◆ **Problem requirements**
Write out each line of the entries exactly, starting at the first and finishing with the line that contains "blue brick J3:J4".

*** Data provided ***

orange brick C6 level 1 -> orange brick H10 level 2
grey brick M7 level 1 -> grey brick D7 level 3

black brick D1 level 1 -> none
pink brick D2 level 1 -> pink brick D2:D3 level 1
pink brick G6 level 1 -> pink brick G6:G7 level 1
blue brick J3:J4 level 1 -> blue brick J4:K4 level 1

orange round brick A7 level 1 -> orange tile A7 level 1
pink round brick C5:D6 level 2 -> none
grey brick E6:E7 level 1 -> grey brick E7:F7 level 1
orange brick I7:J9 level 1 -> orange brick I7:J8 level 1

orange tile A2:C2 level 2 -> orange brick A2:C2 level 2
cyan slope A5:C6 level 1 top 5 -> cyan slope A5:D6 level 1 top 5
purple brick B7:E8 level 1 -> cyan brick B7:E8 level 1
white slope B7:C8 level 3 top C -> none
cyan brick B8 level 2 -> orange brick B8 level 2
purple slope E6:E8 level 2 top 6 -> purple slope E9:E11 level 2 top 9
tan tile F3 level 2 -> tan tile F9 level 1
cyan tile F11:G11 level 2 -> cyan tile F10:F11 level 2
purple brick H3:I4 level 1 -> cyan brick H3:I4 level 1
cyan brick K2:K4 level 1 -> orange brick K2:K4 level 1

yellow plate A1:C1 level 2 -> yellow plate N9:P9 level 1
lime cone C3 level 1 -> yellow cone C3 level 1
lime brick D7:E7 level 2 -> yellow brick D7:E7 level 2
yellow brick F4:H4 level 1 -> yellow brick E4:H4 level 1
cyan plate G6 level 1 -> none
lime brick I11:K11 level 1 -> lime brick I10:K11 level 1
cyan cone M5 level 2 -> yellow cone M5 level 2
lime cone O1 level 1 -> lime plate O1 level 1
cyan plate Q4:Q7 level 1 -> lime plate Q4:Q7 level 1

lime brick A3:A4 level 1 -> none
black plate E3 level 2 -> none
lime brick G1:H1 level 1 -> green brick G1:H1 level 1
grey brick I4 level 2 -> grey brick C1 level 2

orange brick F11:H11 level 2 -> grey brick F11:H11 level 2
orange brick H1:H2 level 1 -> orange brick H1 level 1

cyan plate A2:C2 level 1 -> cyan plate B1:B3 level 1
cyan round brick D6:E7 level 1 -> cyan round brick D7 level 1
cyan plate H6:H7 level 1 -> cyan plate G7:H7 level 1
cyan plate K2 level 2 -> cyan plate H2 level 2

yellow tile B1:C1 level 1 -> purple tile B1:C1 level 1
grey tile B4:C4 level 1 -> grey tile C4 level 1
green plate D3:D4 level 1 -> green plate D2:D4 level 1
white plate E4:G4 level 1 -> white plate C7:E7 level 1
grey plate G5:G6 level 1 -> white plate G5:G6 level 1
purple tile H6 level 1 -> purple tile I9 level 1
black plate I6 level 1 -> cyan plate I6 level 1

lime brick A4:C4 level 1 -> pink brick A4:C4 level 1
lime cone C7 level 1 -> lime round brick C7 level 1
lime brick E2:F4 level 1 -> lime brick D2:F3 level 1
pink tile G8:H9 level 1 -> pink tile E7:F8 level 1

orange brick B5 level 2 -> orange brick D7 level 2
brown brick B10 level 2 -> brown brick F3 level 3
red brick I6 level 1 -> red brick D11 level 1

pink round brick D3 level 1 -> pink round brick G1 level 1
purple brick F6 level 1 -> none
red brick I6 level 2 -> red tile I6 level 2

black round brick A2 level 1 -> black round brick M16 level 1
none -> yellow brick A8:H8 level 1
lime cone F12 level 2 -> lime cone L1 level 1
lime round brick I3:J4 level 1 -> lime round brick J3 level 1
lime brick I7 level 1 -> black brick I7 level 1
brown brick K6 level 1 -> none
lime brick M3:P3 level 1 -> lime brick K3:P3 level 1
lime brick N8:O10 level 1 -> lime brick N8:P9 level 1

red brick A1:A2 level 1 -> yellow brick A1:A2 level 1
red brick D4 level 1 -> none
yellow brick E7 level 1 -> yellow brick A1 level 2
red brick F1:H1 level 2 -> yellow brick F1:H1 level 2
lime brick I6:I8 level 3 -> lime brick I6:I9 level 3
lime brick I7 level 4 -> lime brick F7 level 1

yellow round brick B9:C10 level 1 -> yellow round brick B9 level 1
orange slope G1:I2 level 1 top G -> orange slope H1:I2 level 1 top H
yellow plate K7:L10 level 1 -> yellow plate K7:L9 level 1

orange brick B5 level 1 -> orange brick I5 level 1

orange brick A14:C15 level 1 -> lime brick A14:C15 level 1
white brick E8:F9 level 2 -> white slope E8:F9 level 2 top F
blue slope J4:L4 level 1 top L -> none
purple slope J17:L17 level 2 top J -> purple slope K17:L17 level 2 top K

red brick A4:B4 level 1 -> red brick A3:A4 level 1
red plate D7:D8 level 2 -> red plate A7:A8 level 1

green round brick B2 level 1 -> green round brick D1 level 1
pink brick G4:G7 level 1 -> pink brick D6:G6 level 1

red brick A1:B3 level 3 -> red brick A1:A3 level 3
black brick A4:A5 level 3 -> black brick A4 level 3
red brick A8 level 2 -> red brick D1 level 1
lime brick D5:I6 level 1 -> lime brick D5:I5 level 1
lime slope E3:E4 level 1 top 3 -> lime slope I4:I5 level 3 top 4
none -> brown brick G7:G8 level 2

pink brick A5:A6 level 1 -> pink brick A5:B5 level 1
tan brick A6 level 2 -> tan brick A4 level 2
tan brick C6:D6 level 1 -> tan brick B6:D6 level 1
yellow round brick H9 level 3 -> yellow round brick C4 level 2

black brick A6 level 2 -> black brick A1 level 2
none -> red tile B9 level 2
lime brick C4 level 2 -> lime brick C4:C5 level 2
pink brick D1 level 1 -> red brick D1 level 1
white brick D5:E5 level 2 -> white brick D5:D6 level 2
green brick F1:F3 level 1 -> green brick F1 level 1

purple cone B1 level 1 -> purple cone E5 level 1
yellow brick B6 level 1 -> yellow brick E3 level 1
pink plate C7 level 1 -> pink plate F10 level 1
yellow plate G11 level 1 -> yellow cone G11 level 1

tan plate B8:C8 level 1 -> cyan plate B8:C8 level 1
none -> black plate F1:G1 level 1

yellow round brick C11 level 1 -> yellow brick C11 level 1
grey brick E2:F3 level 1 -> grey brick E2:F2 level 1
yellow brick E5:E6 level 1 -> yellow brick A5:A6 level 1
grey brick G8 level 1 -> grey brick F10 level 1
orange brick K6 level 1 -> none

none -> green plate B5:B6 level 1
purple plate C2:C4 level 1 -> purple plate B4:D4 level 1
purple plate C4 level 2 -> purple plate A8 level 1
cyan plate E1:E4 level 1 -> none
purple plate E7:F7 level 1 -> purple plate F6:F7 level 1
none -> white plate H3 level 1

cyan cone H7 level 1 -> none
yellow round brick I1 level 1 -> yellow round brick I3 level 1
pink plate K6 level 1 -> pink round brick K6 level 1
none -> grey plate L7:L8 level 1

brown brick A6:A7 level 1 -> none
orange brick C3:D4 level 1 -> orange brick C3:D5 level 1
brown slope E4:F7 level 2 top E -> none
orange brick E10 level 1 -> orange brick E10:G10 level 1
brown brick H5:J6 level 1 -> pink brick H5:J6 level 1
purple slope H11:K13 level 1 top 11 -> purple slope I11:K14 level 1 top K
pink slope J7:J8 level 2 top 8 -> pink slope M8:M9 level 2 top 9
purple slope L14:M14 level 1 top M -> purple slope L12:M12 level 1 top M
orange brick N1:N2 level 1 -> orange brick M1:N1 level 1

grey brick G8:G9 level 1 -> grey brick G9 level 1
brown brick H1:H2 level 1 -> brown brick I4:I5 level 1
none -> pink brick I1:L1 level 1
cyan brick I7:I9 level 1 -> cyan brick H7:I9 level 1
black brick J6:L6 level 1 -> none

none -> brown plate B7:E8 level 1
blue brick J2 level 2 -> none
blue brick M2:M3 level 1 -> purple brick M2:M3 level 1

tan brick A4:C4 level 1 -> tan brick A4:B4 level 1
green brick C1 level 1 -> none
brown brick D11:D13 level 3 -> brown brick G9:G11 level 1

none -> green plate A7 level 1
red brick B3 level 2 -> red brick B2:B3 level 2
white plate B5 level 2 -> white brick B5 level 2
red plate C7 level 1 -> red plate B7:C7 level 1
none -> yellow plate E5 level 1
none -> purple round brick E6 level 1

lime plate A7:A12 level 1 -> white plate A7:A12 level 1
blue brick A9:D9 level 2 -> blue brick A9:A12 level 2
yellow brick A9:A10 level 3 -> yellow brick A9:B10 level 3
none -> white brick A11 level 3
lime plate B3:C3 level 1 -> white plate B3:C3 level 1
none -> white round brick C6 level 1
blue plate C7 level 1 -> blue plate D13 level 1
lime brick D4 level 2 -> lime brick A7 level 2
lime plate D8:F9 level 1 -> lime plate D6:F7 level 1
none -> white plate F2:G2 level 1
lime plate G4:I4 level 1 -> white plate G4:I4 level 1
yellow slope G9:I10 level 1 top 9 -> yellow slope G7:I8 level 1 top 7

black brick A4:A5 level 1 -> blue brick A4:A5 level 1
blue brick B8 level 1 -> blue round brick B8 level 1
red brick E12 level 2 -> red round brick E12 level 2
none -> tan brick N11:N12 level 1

***

◆ **Response area**
orange brick C6 level 1 -> orange brick H10 level 2
grey brick M7 level 1 -> grey brick D7 level 3

black brick D1 level 1 -> none
pink brick D2 level 1 -> pink brick D2:D3 level 1
pink brick G6 level 1 -> pink brick G6:G7 level 1
blue brick J3:J4 level 1 -> blue brick J4:K4 level 1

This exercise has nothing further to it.